▶ _DATA EXTRACT_
+ + + +

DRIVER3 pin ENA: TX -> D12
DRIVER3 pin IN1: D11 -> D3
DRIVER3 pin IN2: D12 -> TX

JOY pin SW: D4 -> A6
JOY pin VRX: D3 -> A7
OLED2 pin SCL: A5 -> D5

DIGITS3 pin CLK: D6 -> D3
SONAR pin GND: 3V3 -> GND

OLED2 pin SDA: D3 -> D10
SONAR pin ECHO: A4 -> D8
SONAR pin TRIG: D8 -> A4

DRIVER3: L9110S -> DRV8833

+ + + +

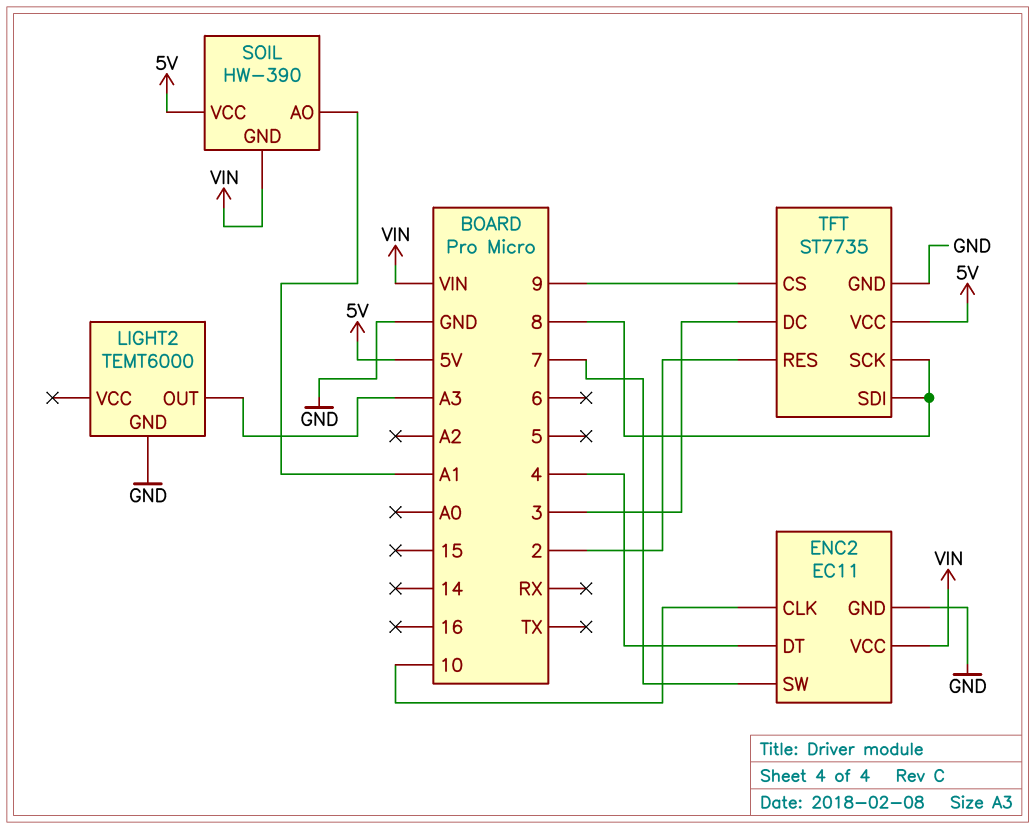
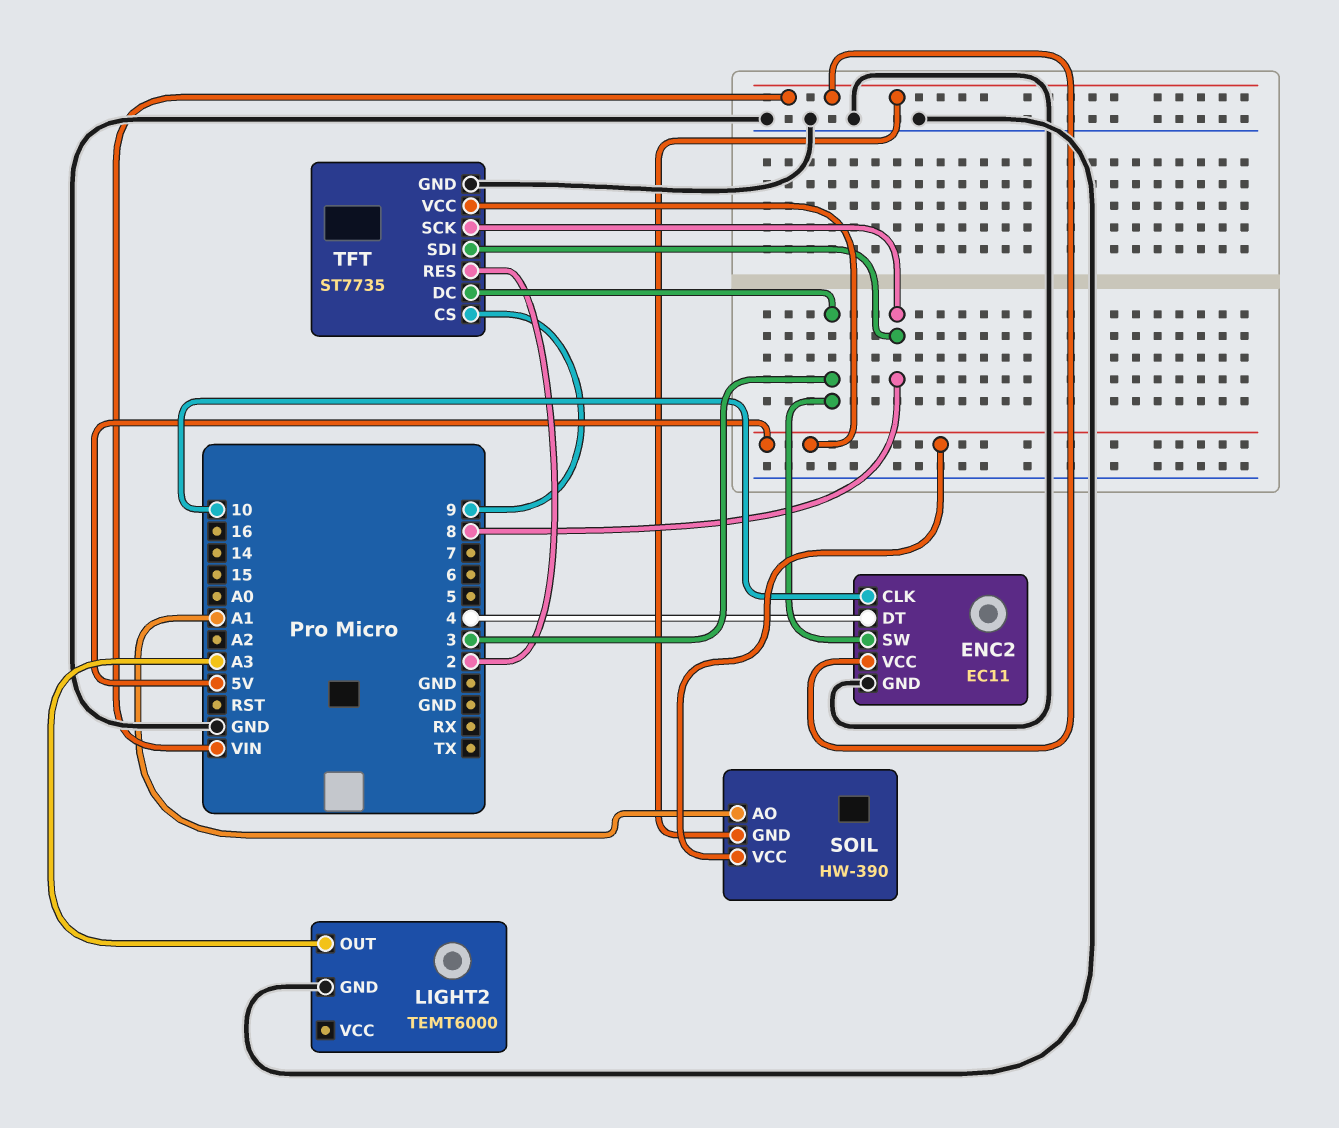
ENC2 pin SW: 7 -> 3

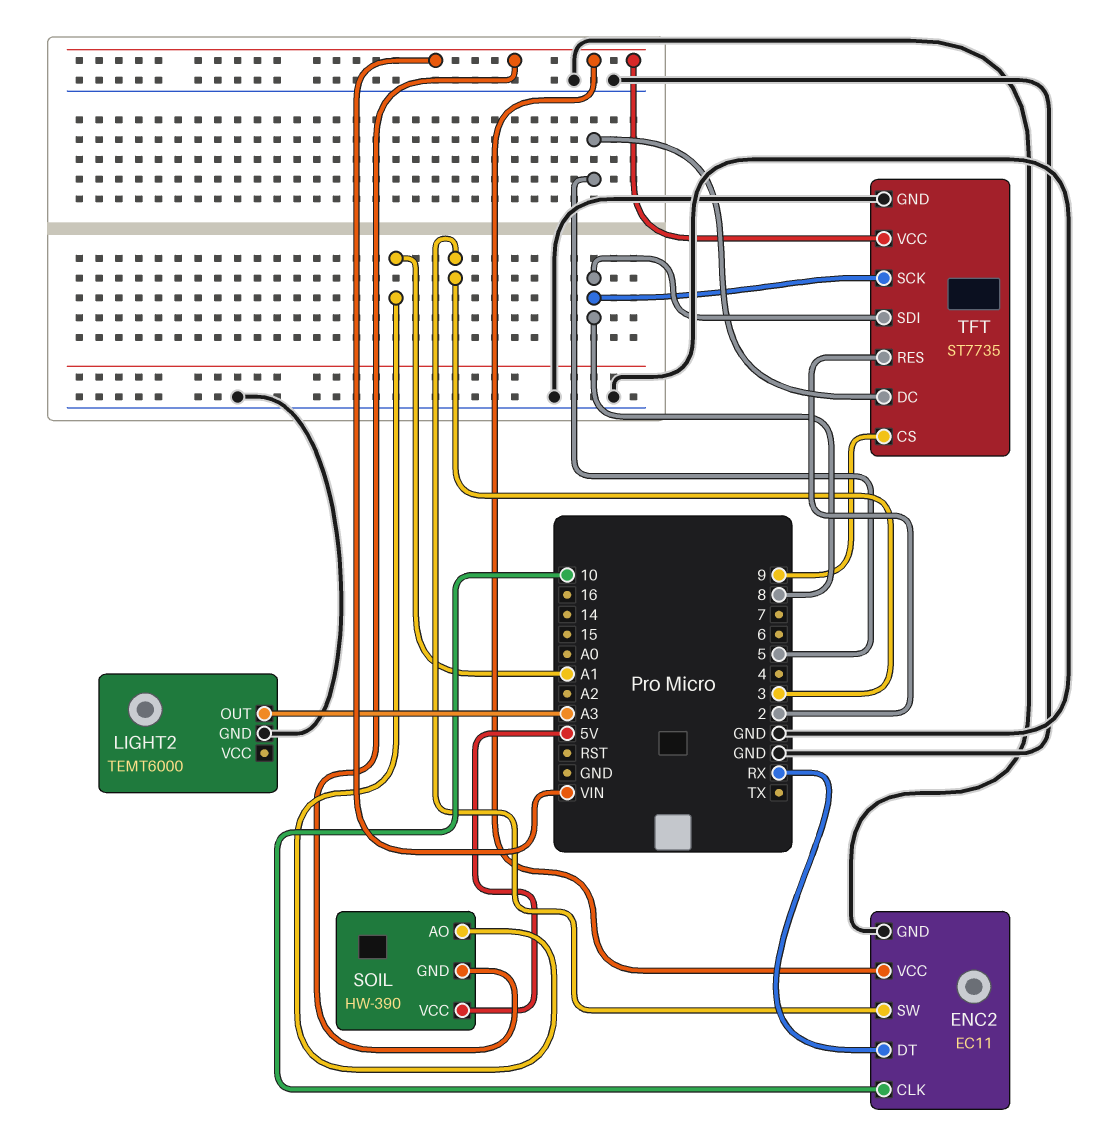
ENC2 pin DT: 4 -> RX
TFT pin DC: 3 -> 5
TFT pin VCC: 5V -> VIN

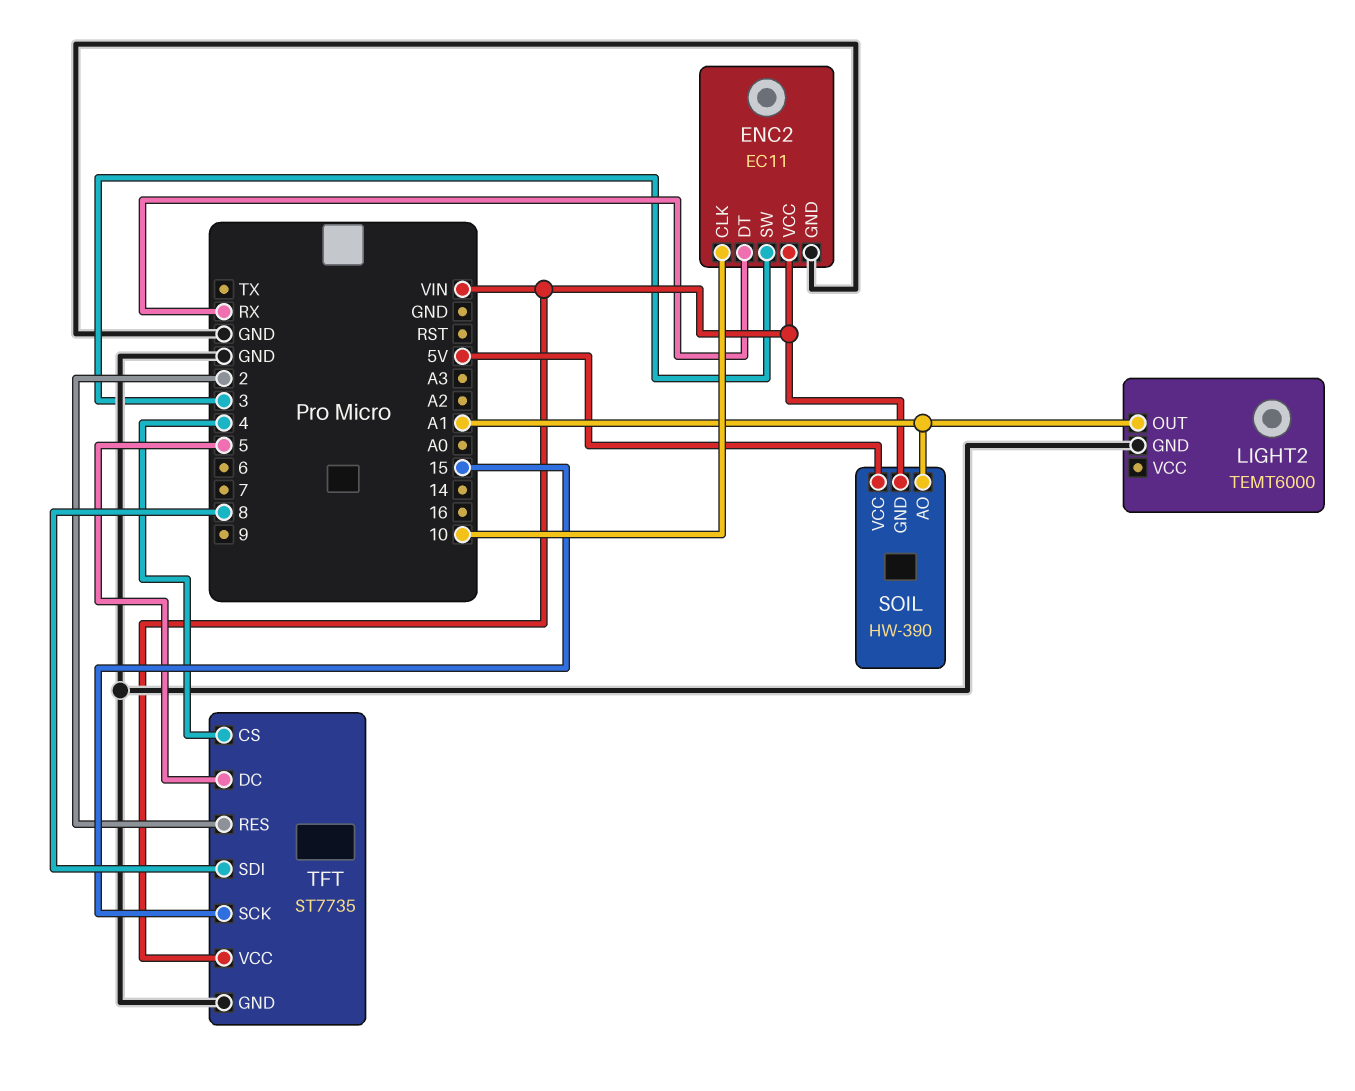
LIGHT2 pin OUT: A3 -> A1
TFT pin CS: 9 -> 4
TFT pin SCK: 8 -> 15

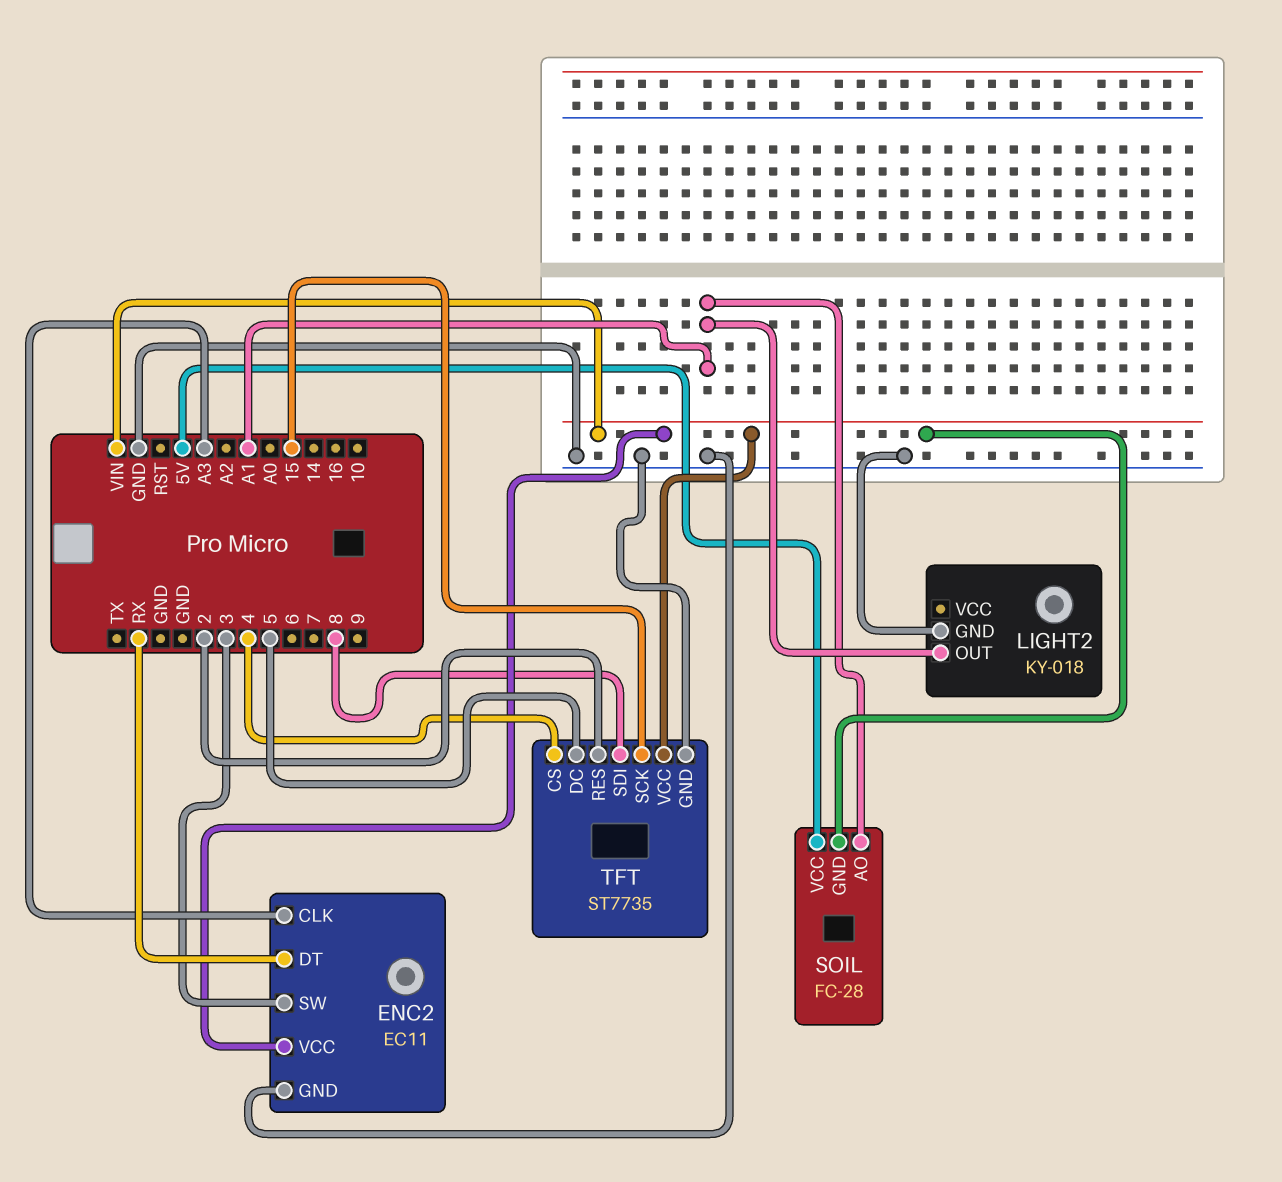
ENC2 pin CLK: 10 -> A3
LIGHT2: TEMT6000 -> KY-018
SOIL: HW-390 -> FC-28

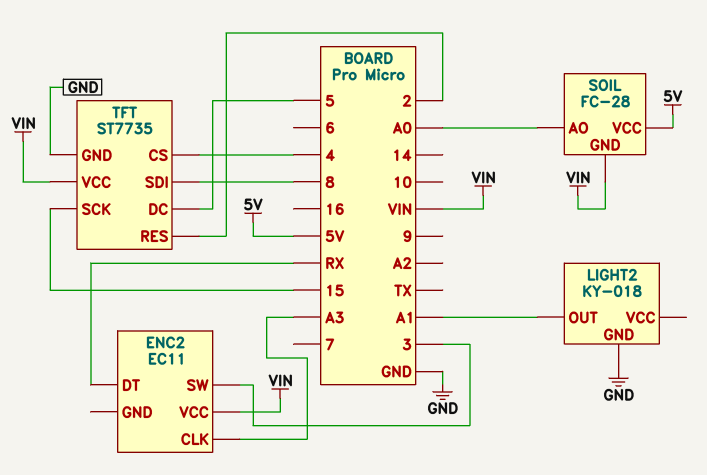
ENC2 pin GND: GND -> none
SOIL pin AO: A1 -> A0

+ + + +

▶ _EXERCISE BRIEF_
Every line from the line containing "SONAR pin ECHO: A4 -> D8" through the line containing "DRIVER3: L9110S -> DRV8833" in the records above must be retyped exactly. Leave out the rest.

▶ _COMPLETED EXERCISE_
SONAR pin ECHO: A4 -> D8
SONAR pin TRIG: D8 -> A4

DRIVER3: L9110S -> DRV8833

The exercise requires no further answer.